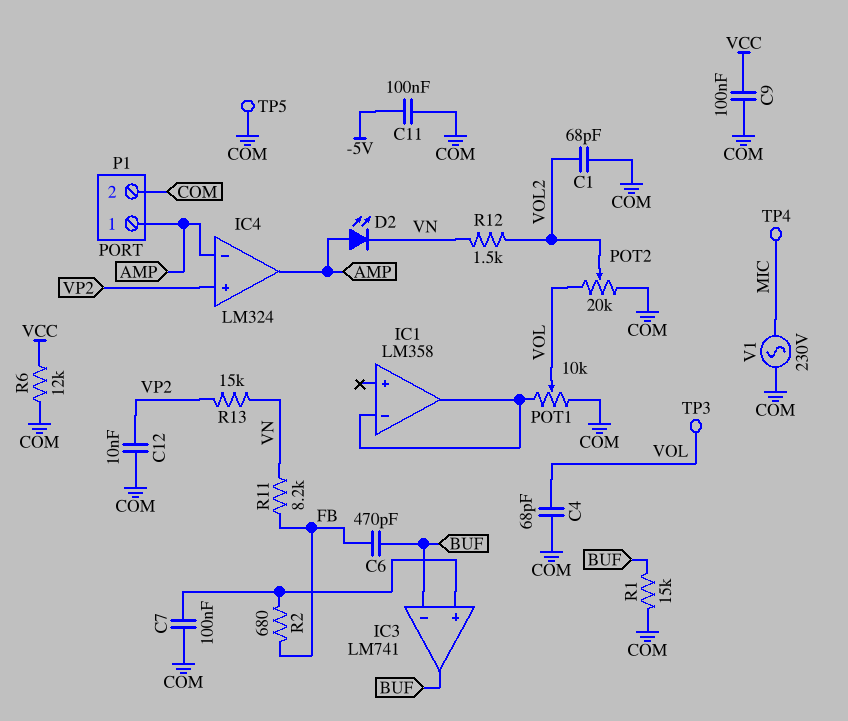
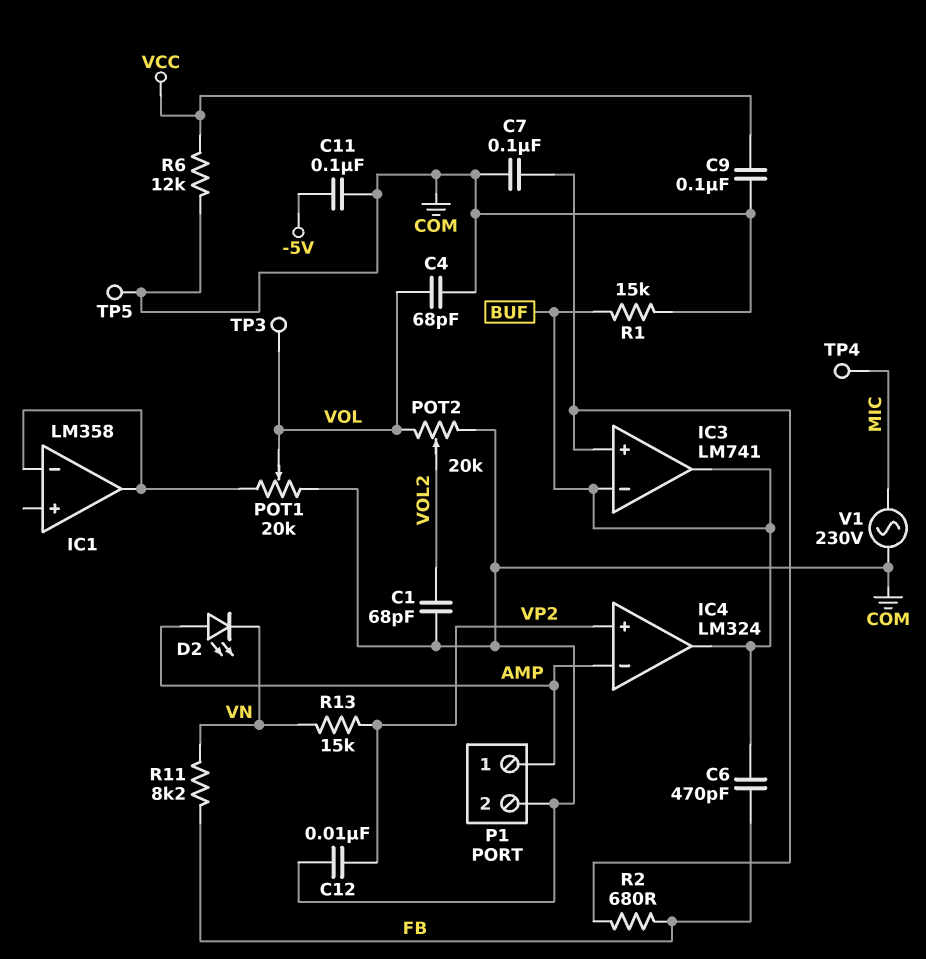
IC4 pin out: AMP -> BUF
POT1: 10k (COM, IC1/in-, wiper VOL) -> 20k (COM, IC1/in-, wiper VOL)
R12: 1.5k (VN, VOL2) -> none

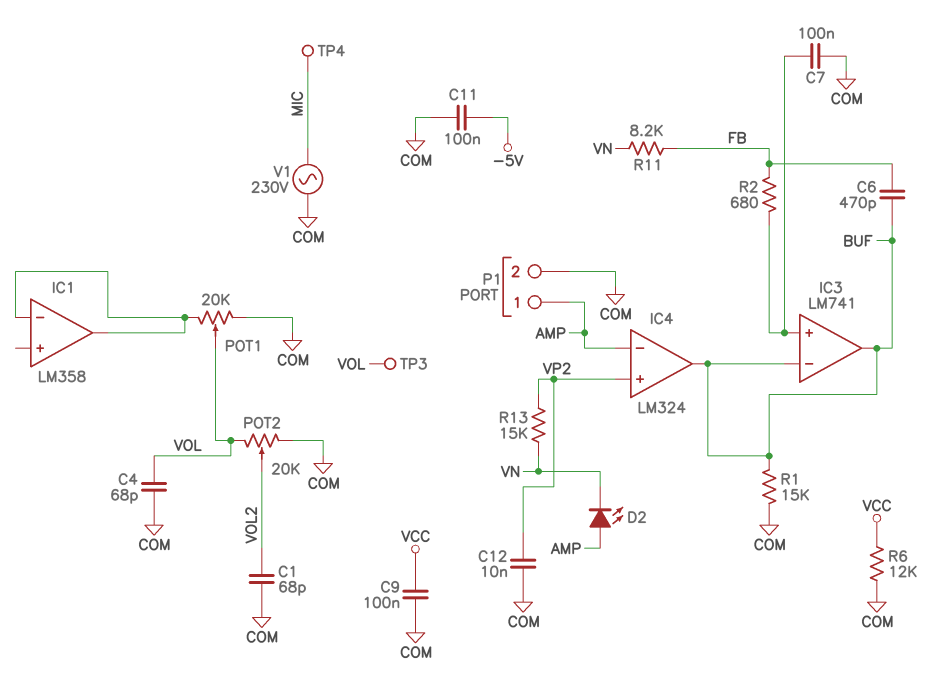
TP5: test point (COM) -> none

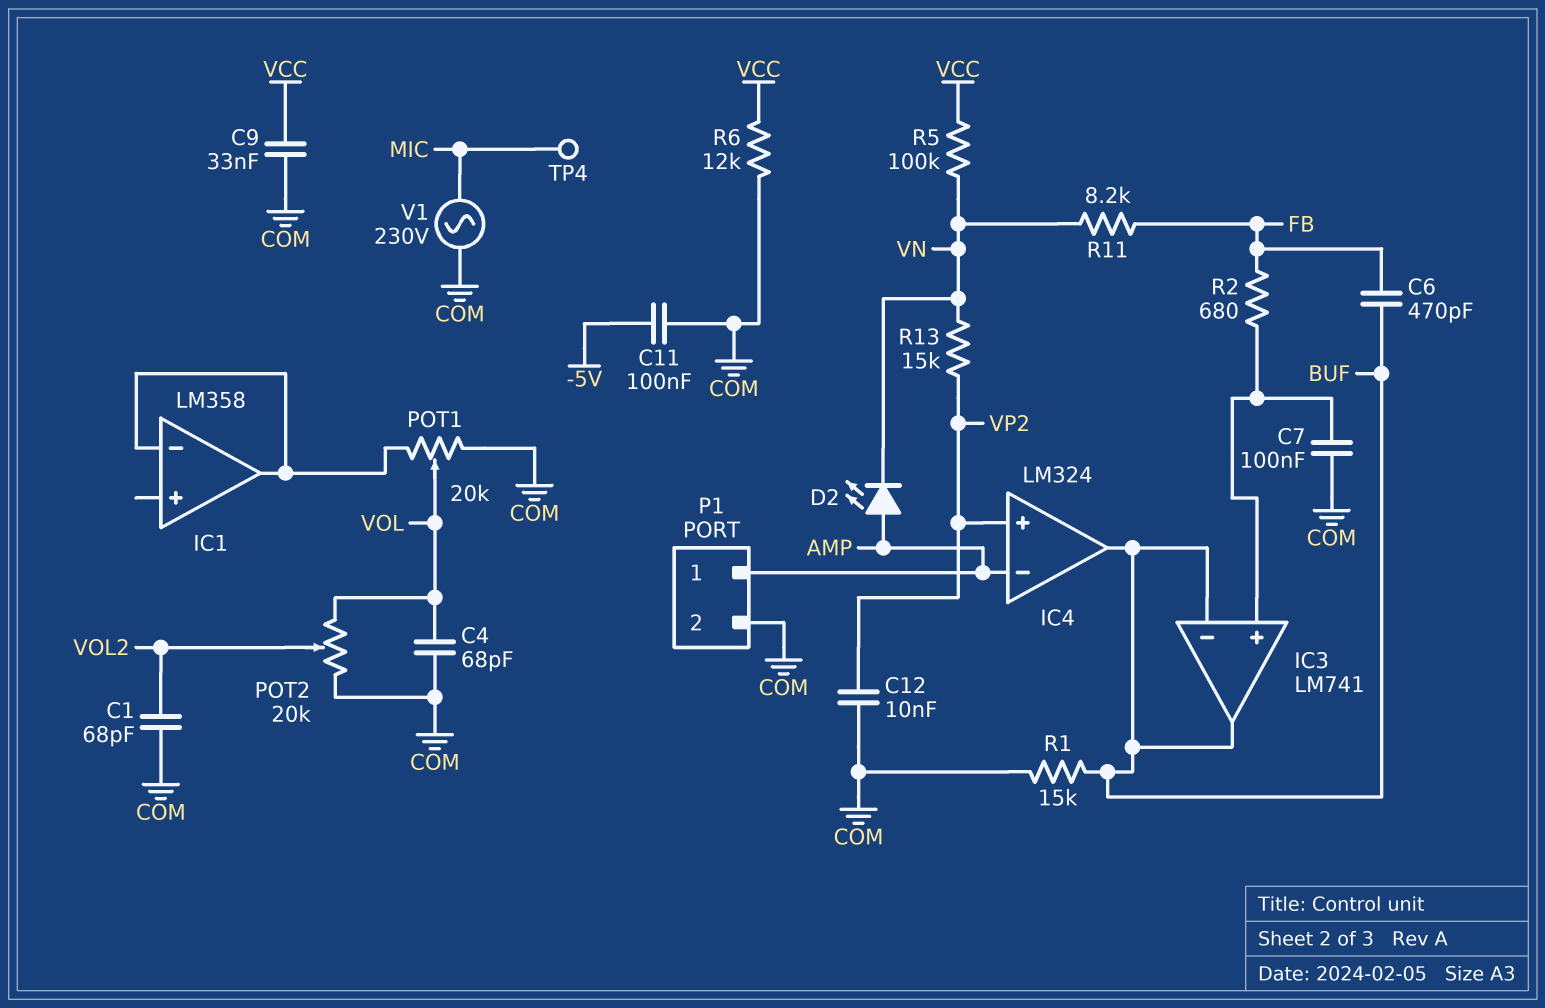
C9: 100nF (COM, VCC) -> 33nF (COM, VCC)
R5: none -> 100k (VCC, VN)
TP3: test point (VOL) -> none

○ ○ ○

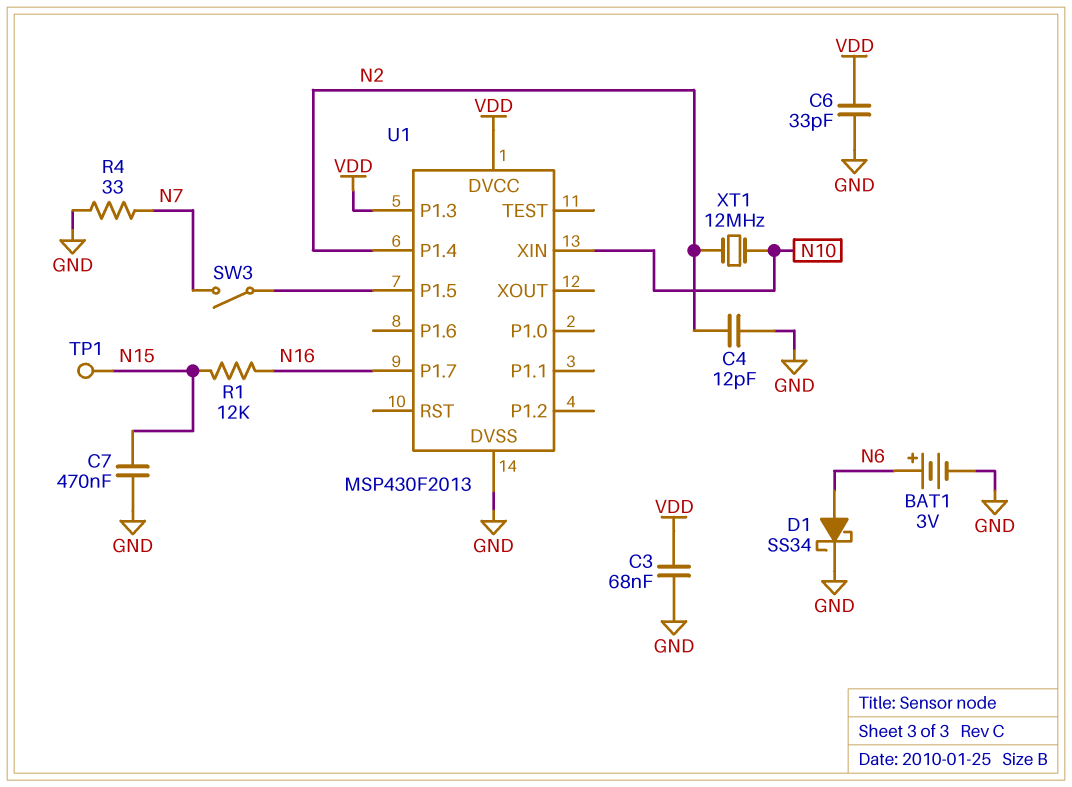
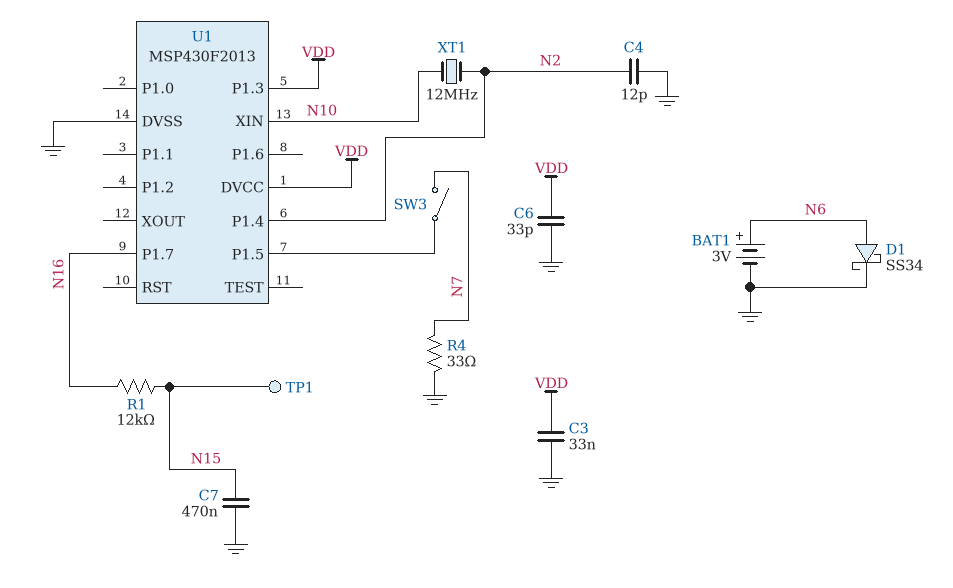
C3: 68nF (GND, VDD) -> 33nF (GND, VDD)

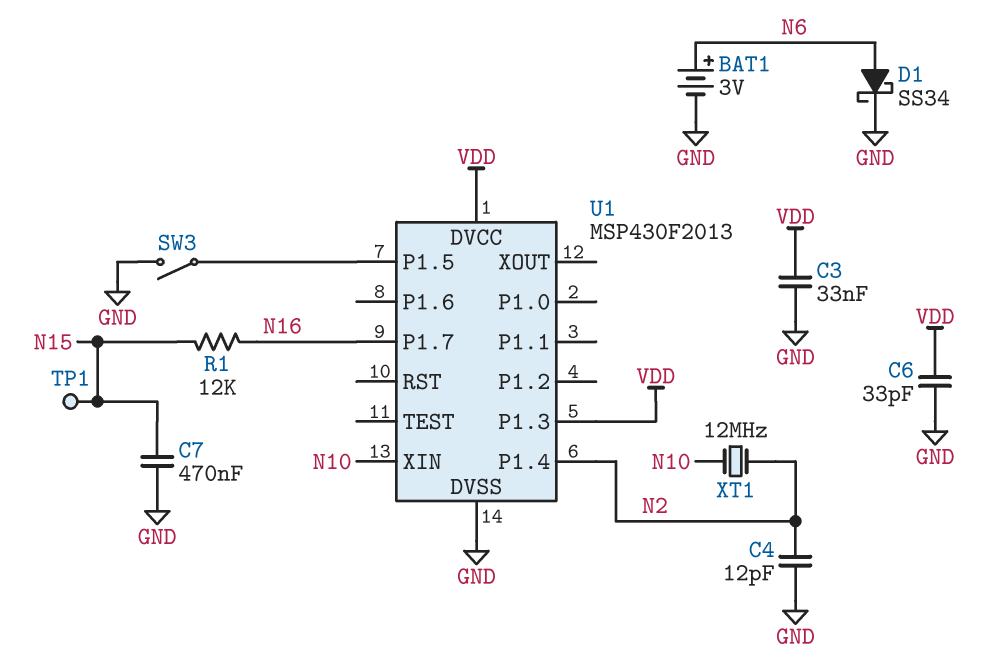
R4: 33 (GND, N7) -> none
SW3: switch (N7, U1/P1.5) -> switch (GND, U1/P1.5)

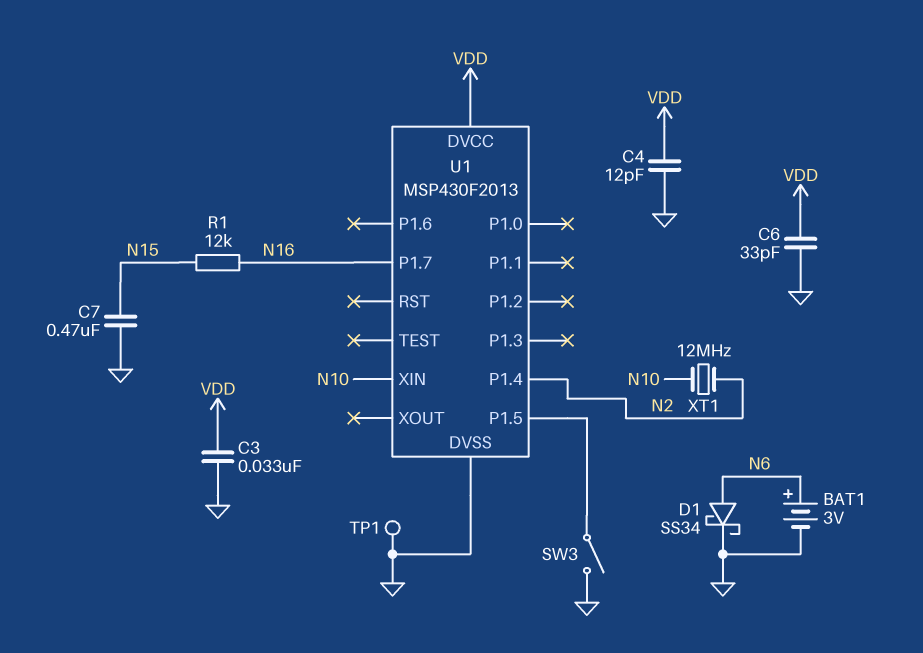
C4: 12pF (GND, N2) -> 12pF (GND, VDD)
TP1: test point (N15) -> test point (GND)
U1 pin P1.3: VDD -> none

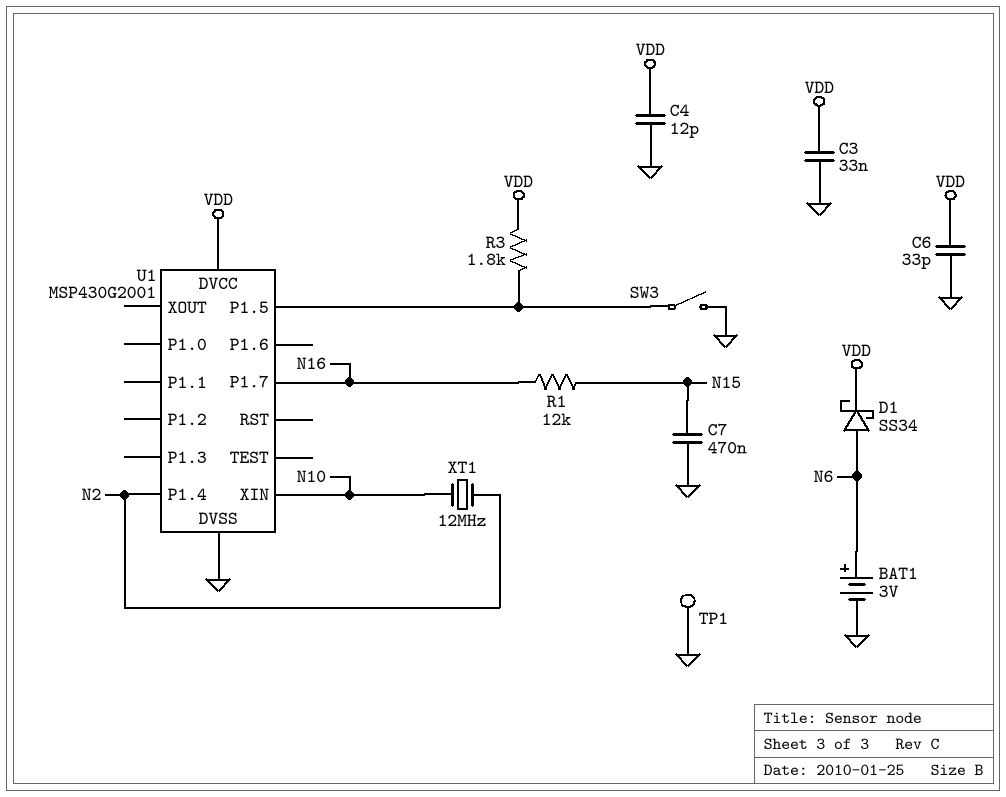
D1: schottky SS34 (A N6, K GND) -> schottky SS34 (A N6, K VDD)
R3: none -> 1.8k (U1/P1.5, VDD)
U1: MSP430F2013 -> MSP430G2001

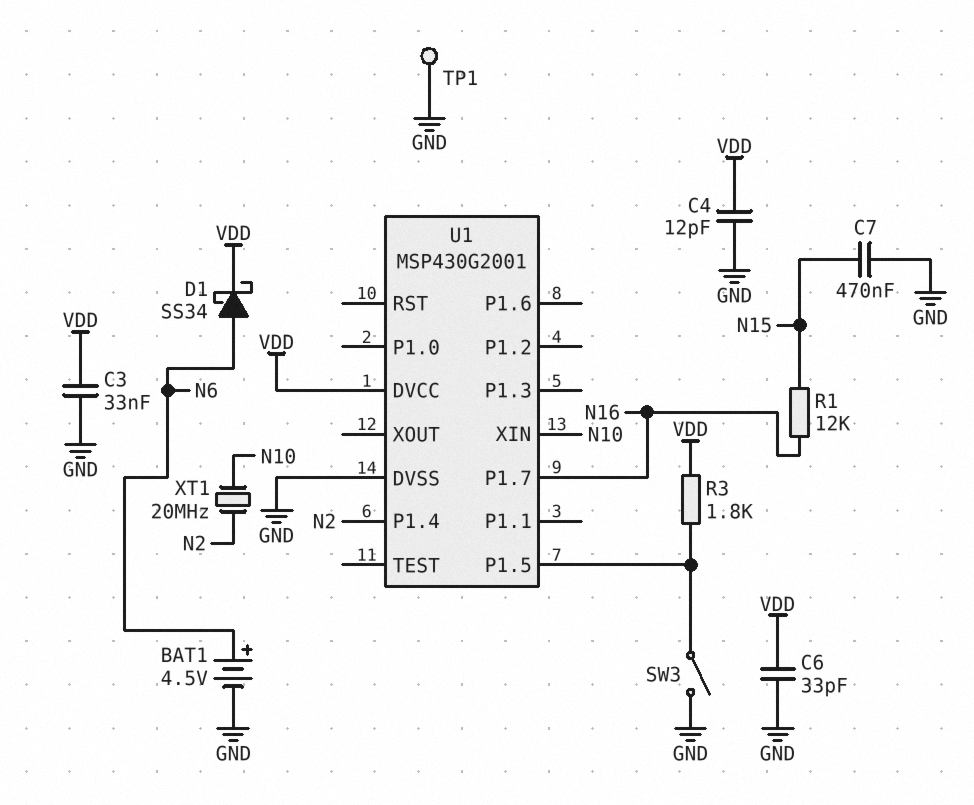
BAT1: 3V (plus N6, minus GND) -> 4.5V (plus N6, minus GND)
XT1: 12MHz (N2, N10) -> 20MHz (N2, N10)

○ ○ ○

What the exercise asks
Every line of the data above that includes "test" should be listed.

Solution for this task
TP5: test point (COM) -> none
TP3: test point (VOL) -> none
TP1: test point (N15) -> test point (GND)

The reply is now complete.